- Opening Delimiter -
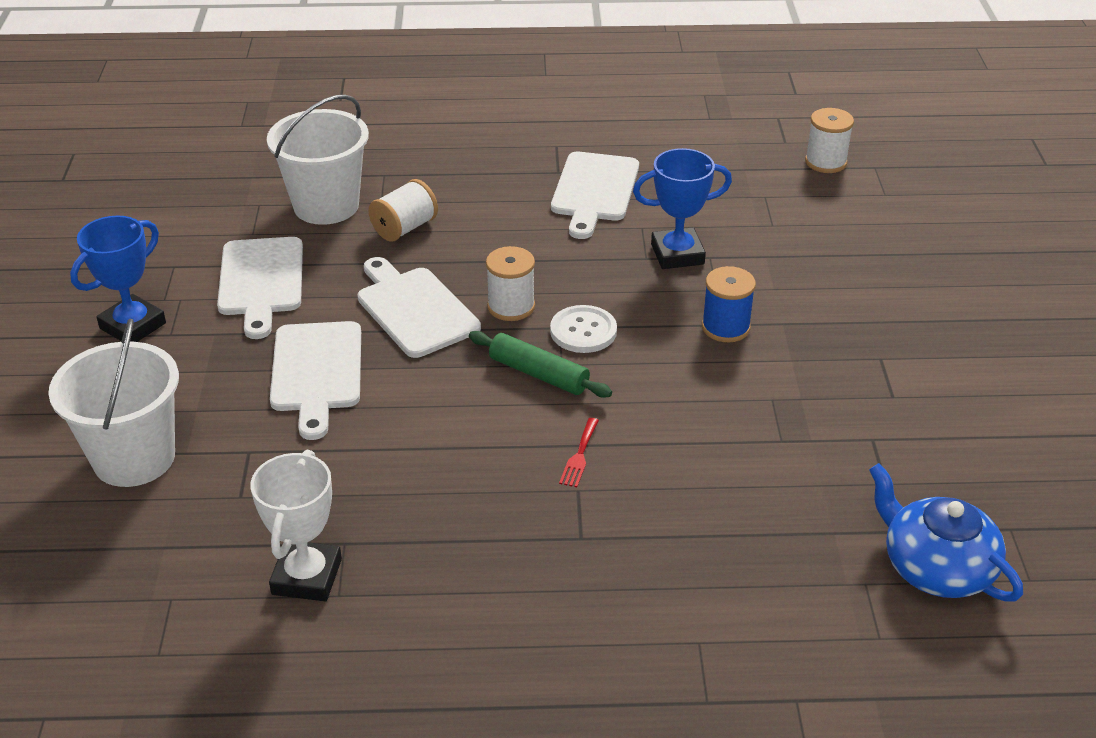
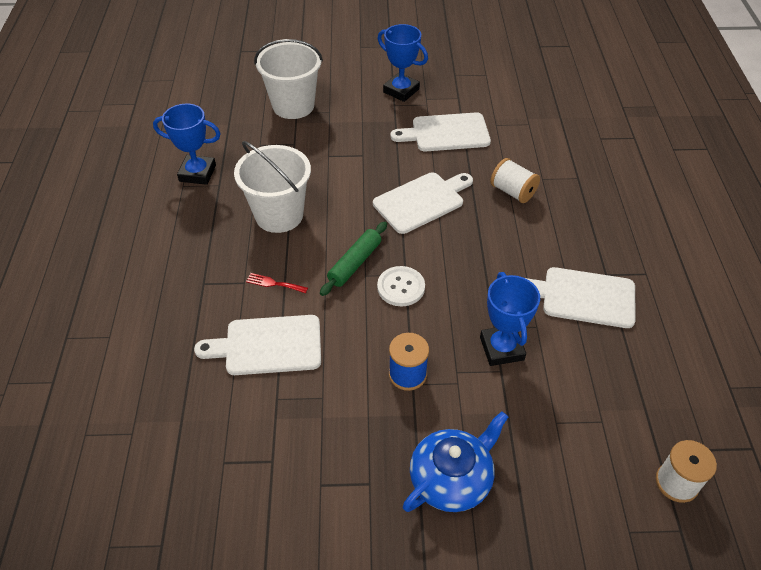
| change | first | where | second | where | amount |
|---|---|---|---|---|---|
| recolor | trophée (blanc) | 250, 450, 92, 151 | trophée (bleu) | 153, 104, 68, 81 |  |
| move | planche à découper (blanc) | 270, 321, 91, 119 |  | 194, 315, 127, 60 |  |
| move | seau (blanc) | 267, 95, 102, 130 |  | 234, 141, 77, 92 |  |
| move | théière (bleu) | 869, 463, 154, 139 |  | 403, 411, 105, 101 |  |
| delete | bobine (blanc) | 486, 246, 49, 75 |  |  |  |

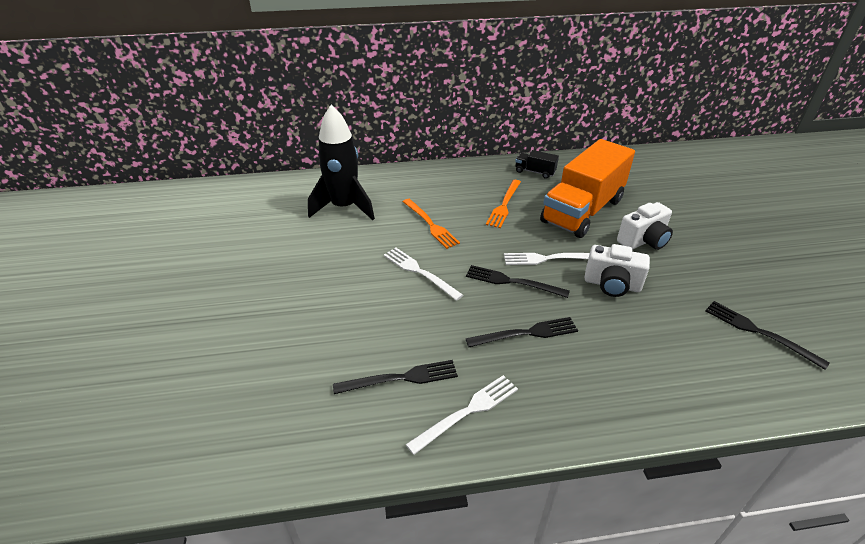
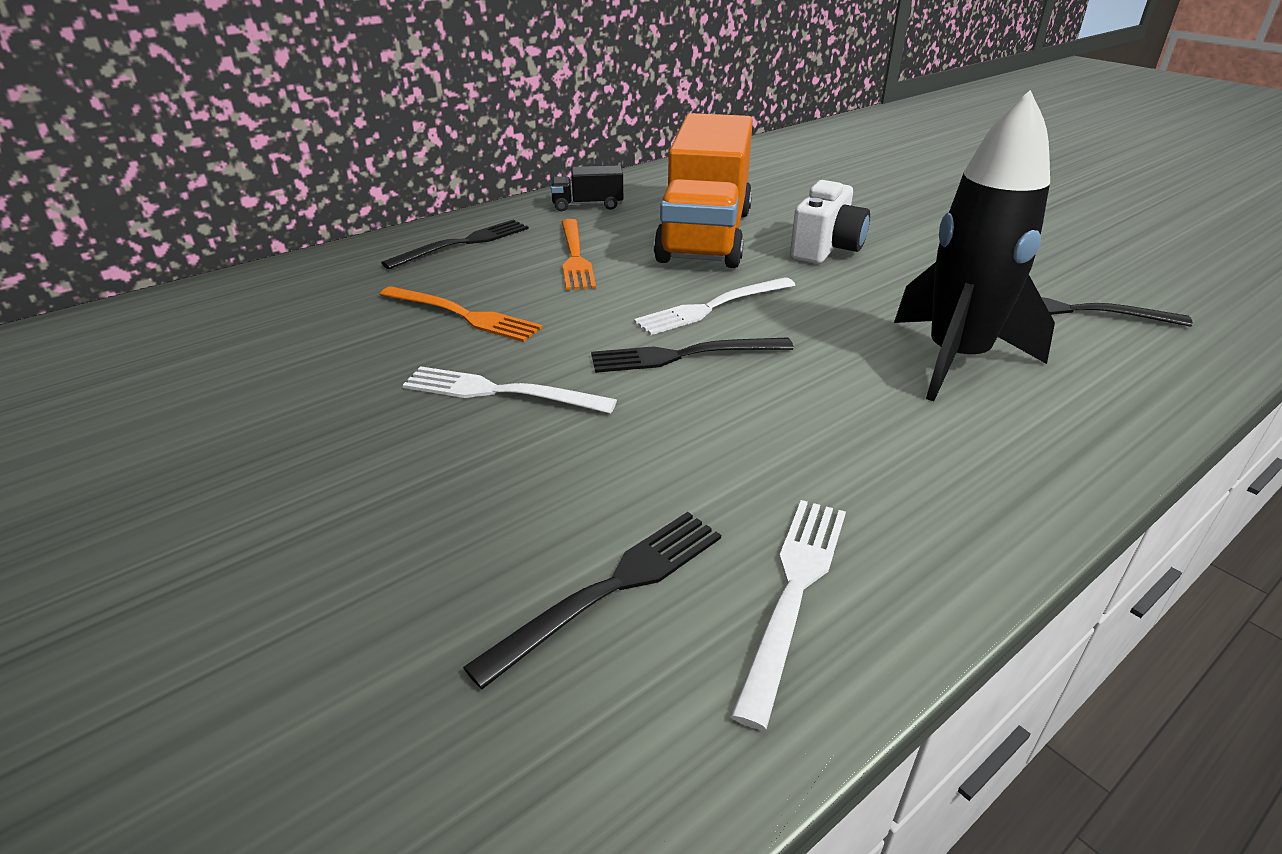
| change | first | where | second | where | amount |
|---|---|---|---|---|---|
| move | fourchette (noir) | 465, 317, 113, 30 |  | 381, 220, 147, 49 |  |
| move | fusée (noir) | 308, 105, 67, 115 |  | 894, 90, 161, 311 |  |
| delete | appareil photo (blanc) | 584, 244, 66, 53 |  |  |  |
- Closing Delimiter -
• _Exercise objective_: Copy out all the data exactly; skip the pictures.

• _Written answer_:
| change | first | where | second | where | amount |
|---|---|---|---|---|---|
| recolor | trophée (blanc) | 250, 450, 92, 151 | trophée (bleu) | 153, 104, 68, 81 |  |
| move | planche à découper (blanc) | 270, 321, 91, 119 |  | 194, 315, 127, 60 |  |
| move | seau (blanc) | 267, 95, 102, 130 |  | 234, 141, 77, 92 |  |
| move | théière (bleu) | 869, 463, 154, 139 |  | 403, 411, 105, 101 |  |
| delete | bobine (blanc) | 486, 246, 49, 75 |  |  |  |

| change | first | where | second | where | amount |
|---|---|---|---|---|---|
| move | fourchette (noir) | 465, 317, 113, 30 |  | 381, 220, 147, 49 |  |
| move | fusée (noir) | 308, 105, 67, 115 |  | 894, 90, 161, 311 |  |
| delete | appareil photo (blanc) | 584, 244, 66, 53 |  |  |  |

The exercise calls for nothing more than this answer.